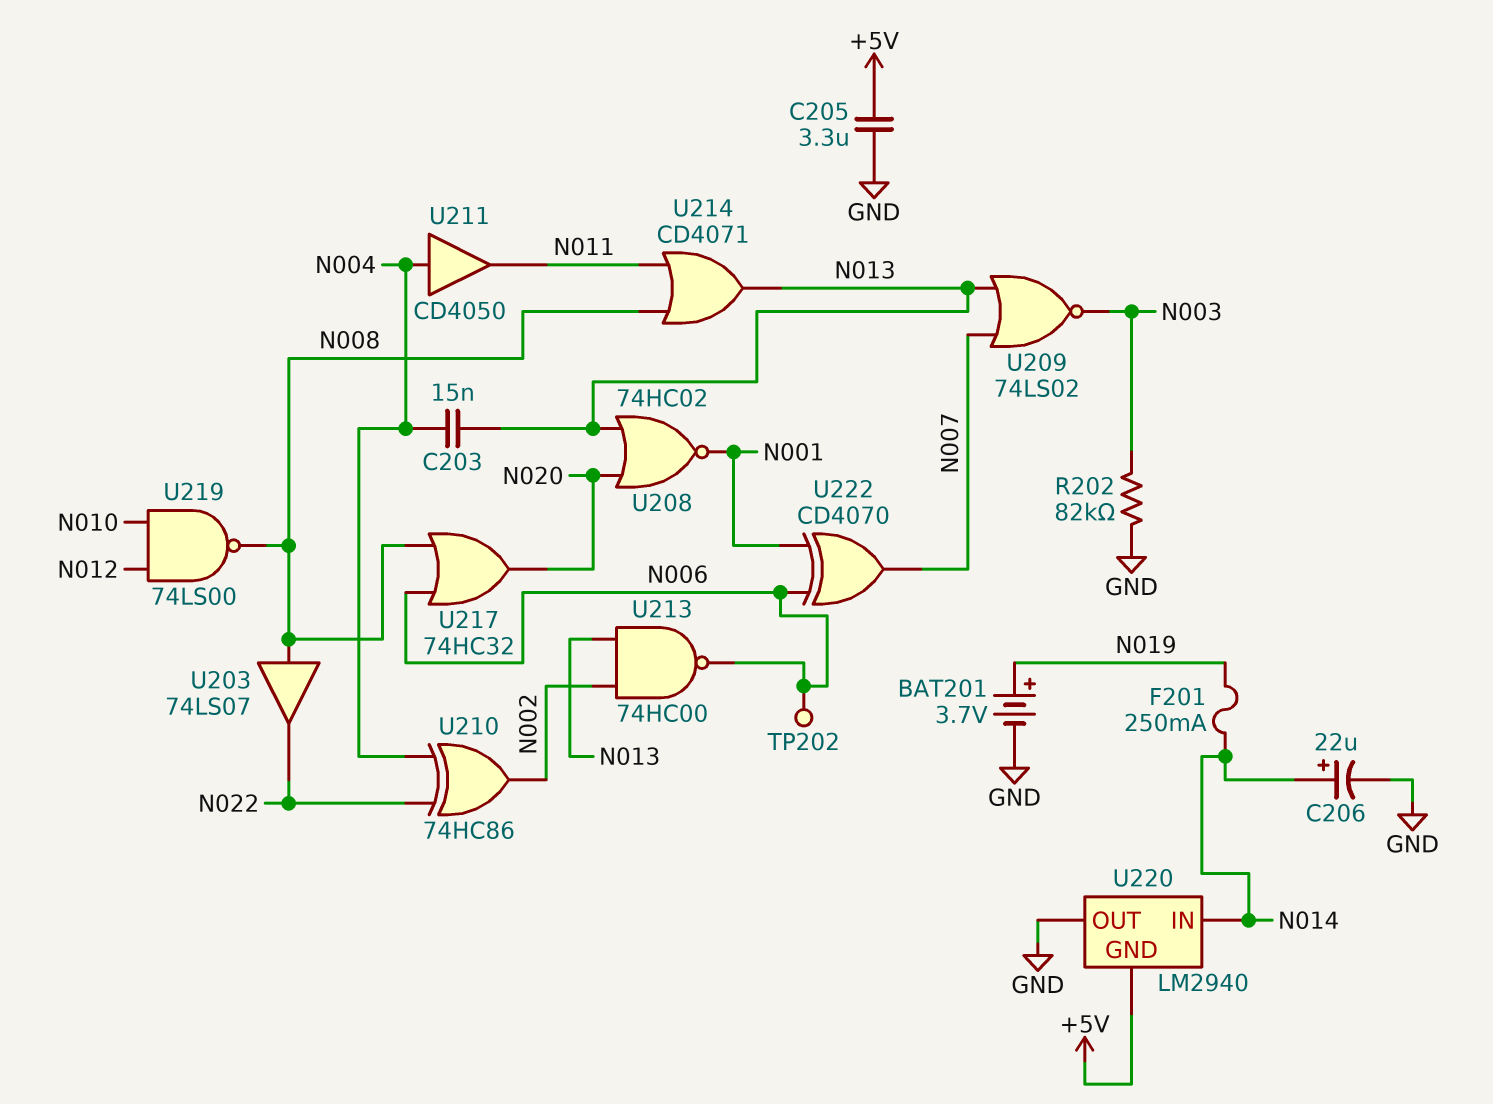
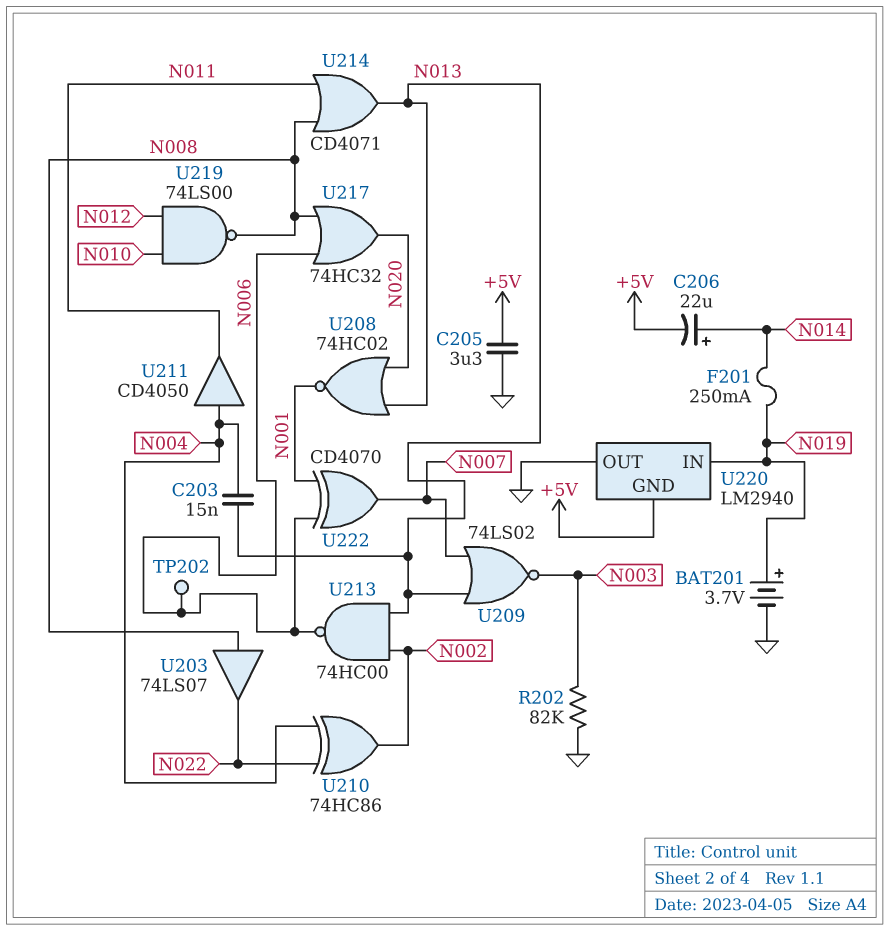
C206: 22uF (plus N014, minus GND) -> 22uF (plus N014, minus +5V)
U220 pin IN: N014 -> N019

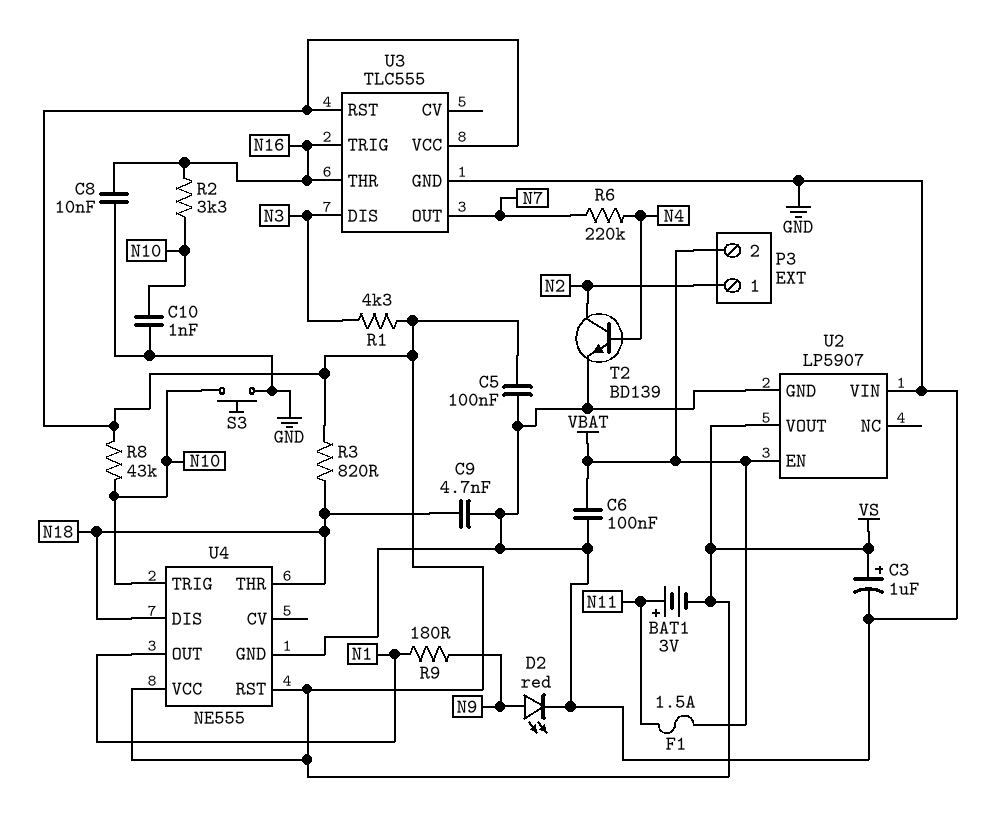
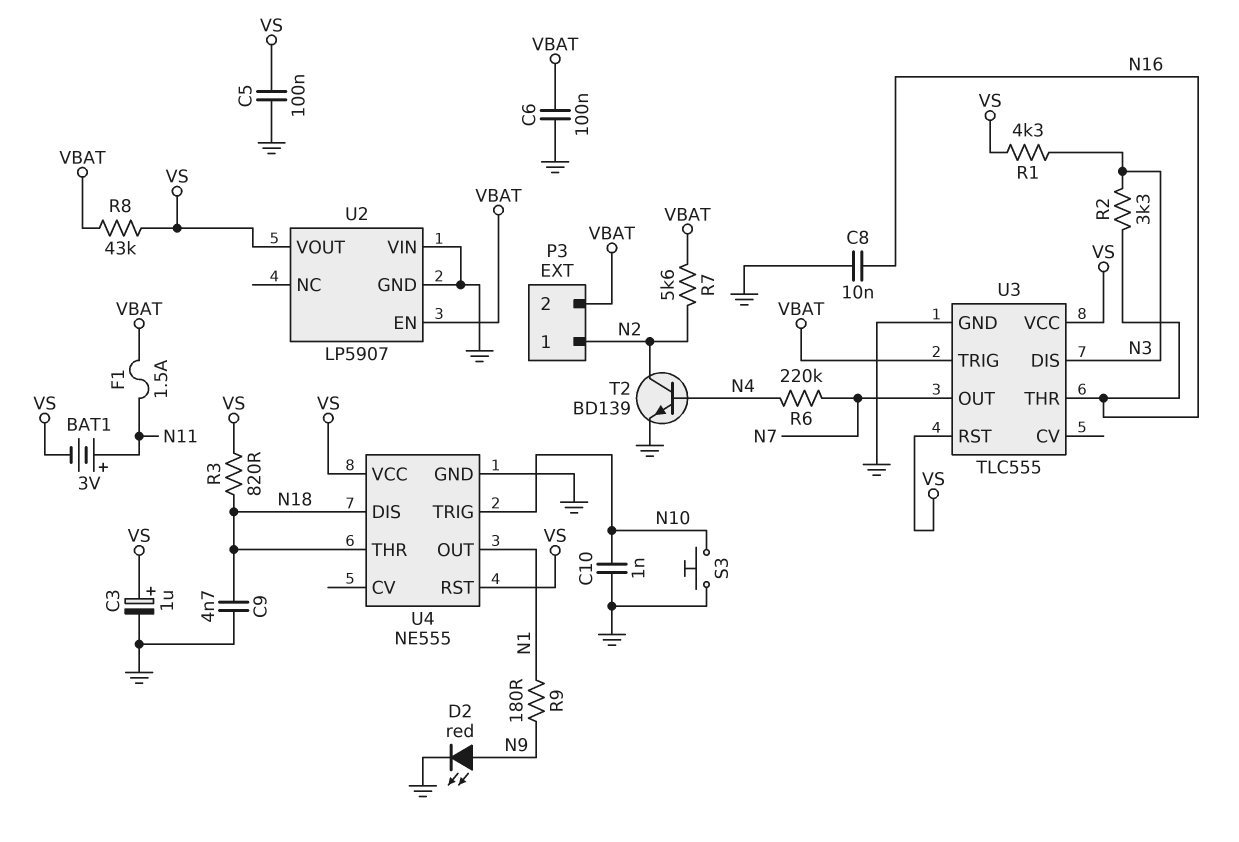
R2: 3.3k (N10, N16) -> 3.3k (N3, N16)
R7: none -> 5.6k (N2, VBAT)
R8: 43k (N10, VS) -> 43k (VBAT, VS)
U3 pin TRIG: N16 -> VBAT

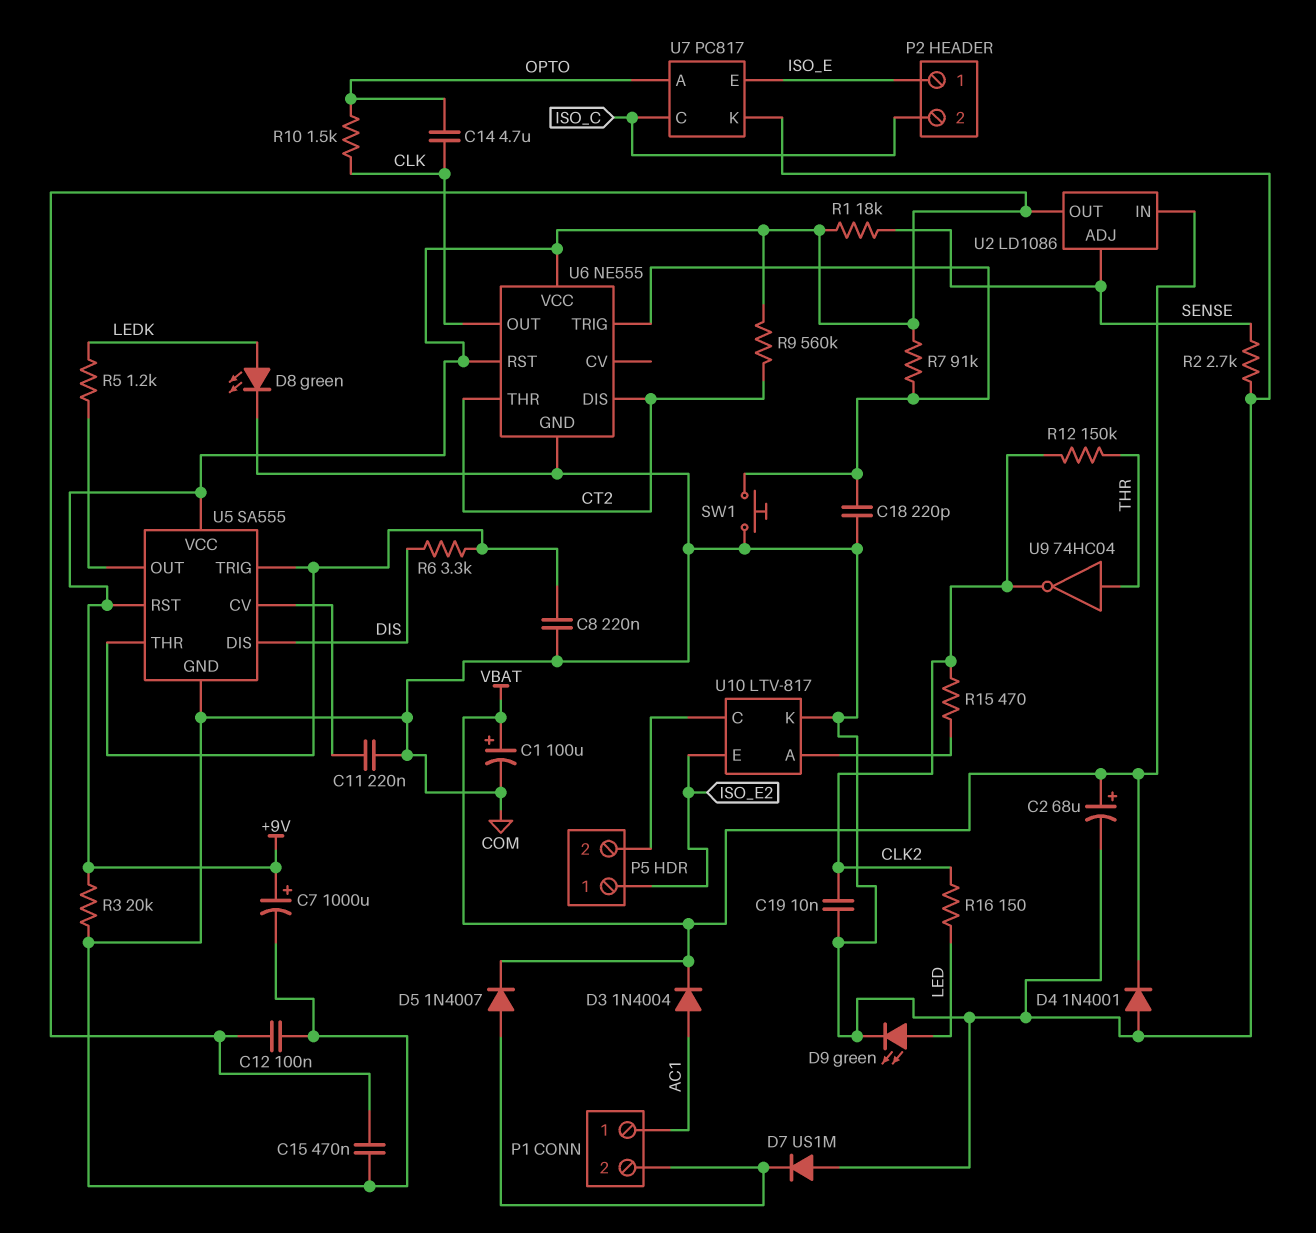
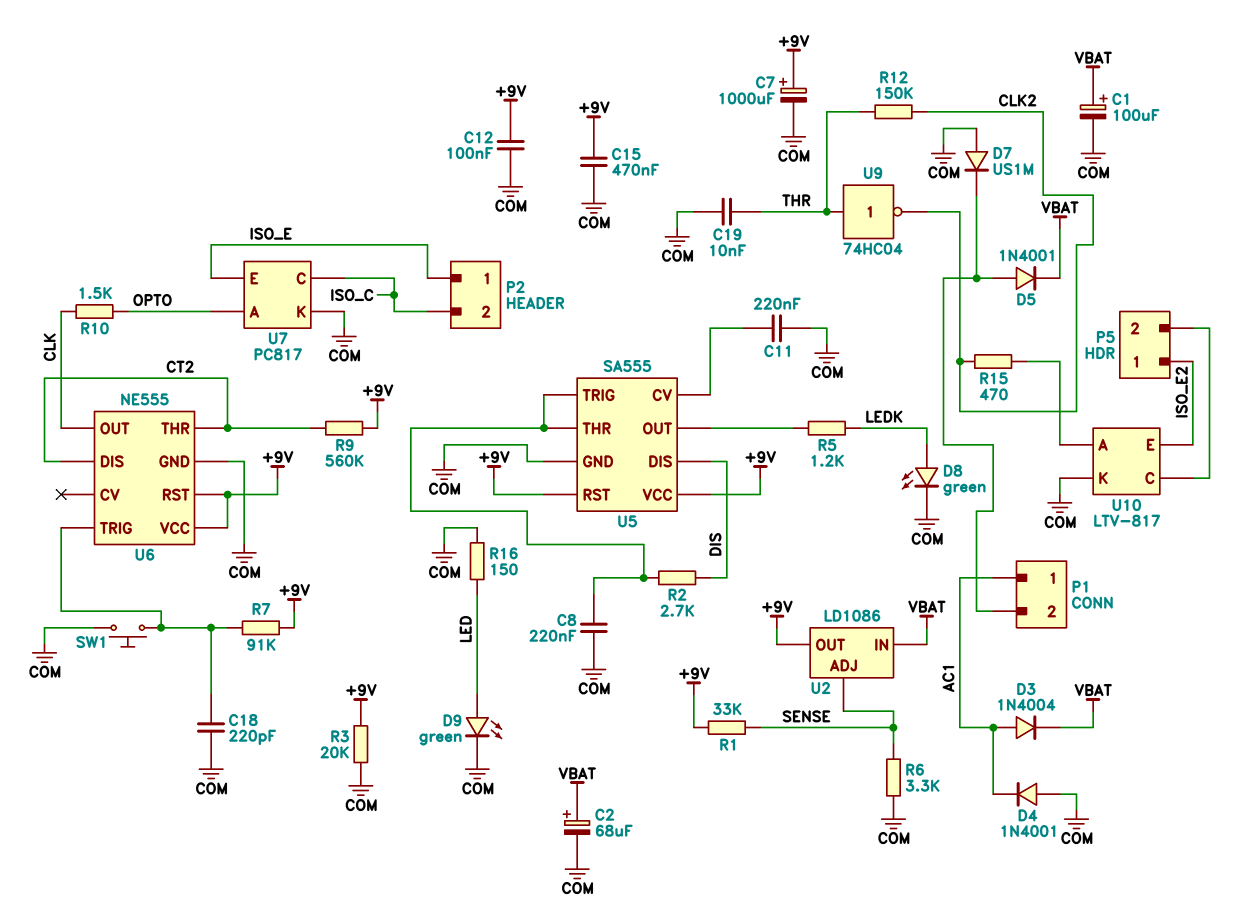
C14: 4.7uF (CLK, OPTO) -> none
C19: 10nF (CLK2, COM) -> 10nF (COM, THR)
D4: diode 1N4001 (A COM, K VBAT) -> diode 1N4001 (A COM, K AC1)
D5: diode 1N4007 (A P1/2, K VBAT) -> diode 1N4001 (A P1/2, K VBAT)
R1: 18k (+9V, SENSE) -> 33k (+9V, SENSE)
R2: 2.7k (COM, SENSE) -> 2.7k (DIS, U5/THR)
R6: 3.3k (DIS, U5/THR) -> 3.3k (COM, SENSE)
R16: 150 (CLK2, LED) -> 150 (COM, LED)

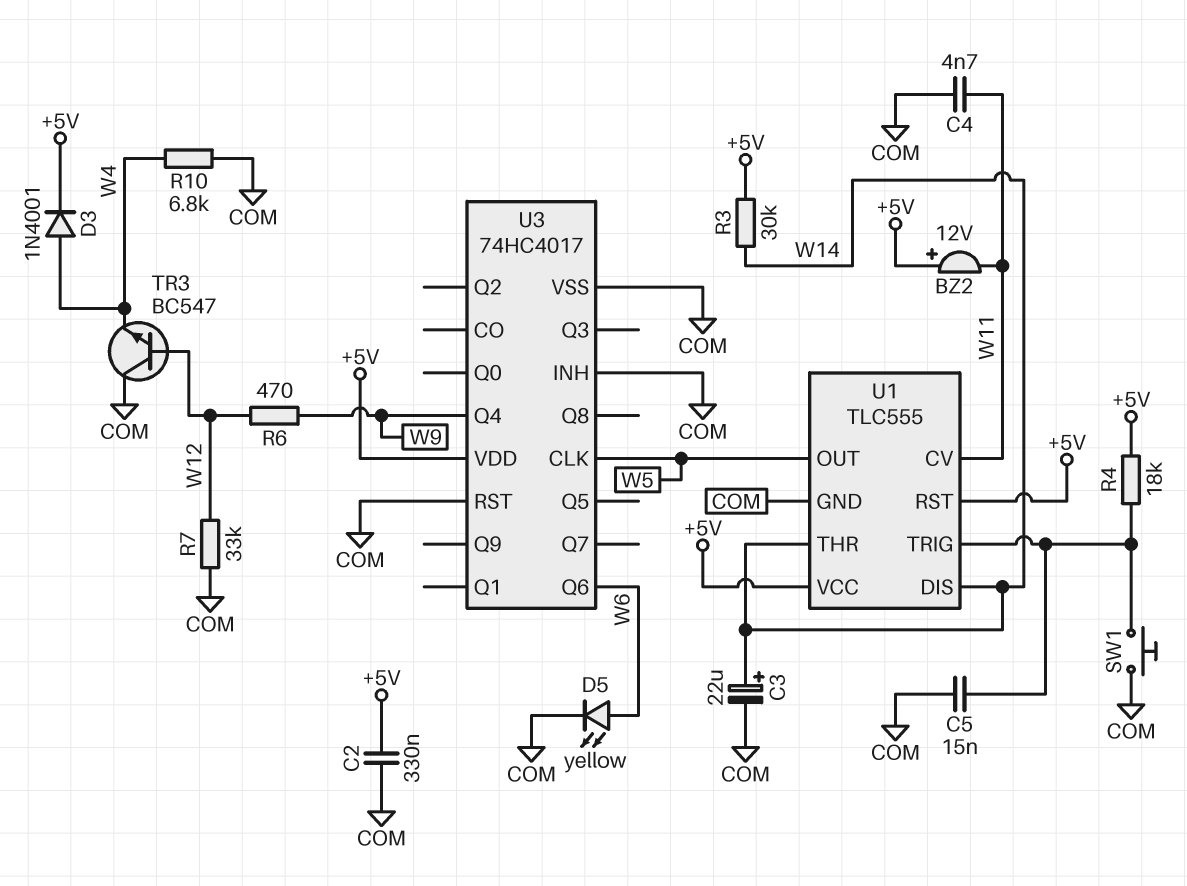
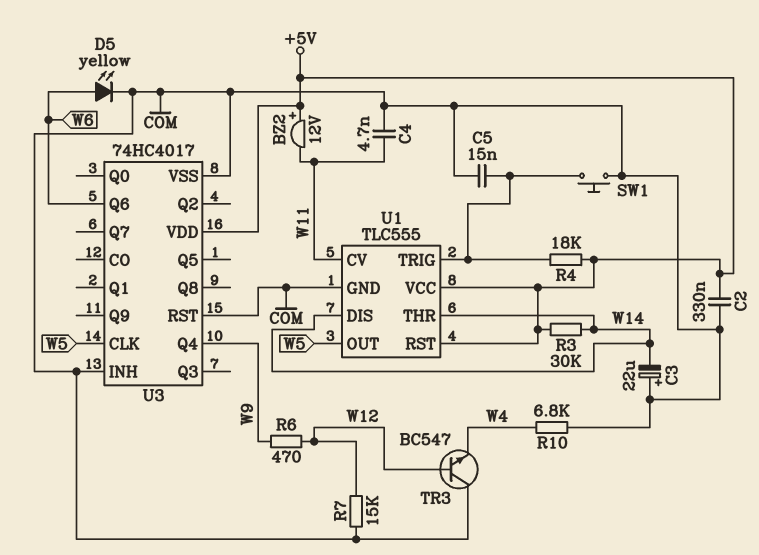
C3: 22uF (plus W14, minus COM) -> 22uF (plus COM, minus W14)
D3: diode 1N4001 (A W4, K +5V) -> none
R7: 33k (COM, W12) -> 15k (COM, W12)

WHAT YOU SHOULD DO:
Show, from the material above, each line that includes the string "VBAT".

EXERCISE ANSWER:
R7: none -> 5.6k (N2, VBAT)
R8: 43k (N10, VS) -> 43k (VBAT, VS)
U3 pin TRIG: N16 -> VBAT
D4: diode 1N4001 (A COM, K VBAT) -> diode 1N4001 (A COM, K AC1)
D5: diode 1N4007 (A P1/2, K VBAT) -> diode 1N4001 (A P1/2, K VBAT)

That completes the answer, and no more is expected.